**WHAT YOU NEED TO DO**
Take each line in the entries below that holds "purple" and show it.

== EXERCISE INPUTS

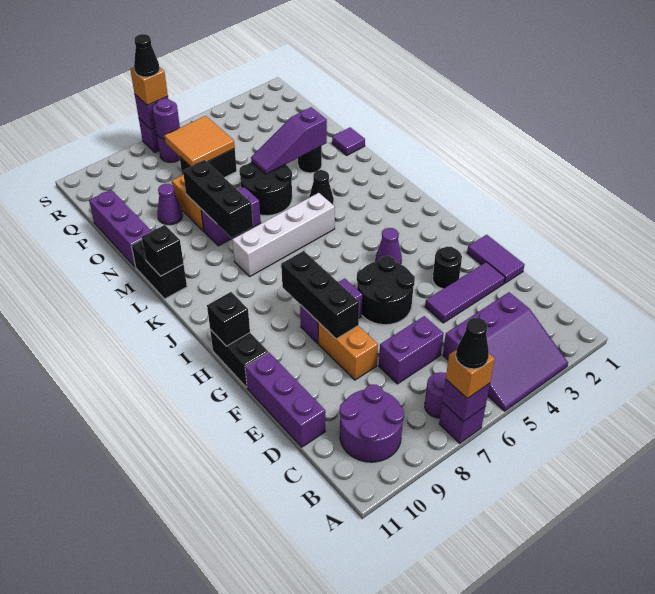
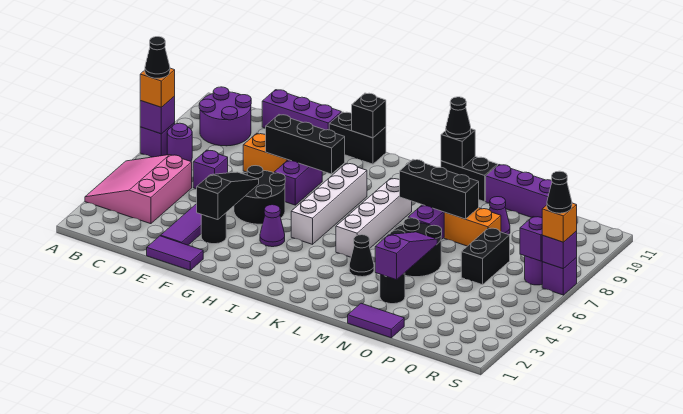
purple slope A3:C5 level 1 top C -> pink slope A3:C5 level 1 top C
purple brick D6:D7 level 1 -> purple brick D6 level 1
none -> black slope F3:F5 level 2 top 3
none -> white brick I5:I8 level 1
none -> black cone L11 level 3
purple tile N1 level 1 -> purple tile N1:O1 level 1
orange tile P6:Q7 level 2 -> none
purple round brick R7 level 2 -> purple brick R7 level 2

====

**ANSWER BOX**
purple slope A3:C5 level 1 top C -> pink slope A3:C5 level 1 top C
purple brick D6:D7 level 1 -> purple brick D6 level 1
purple tile N1 level 1 -> purple tile N1:O1 level 1
purple round brick R7 level 2 -> purple brick R7 level 2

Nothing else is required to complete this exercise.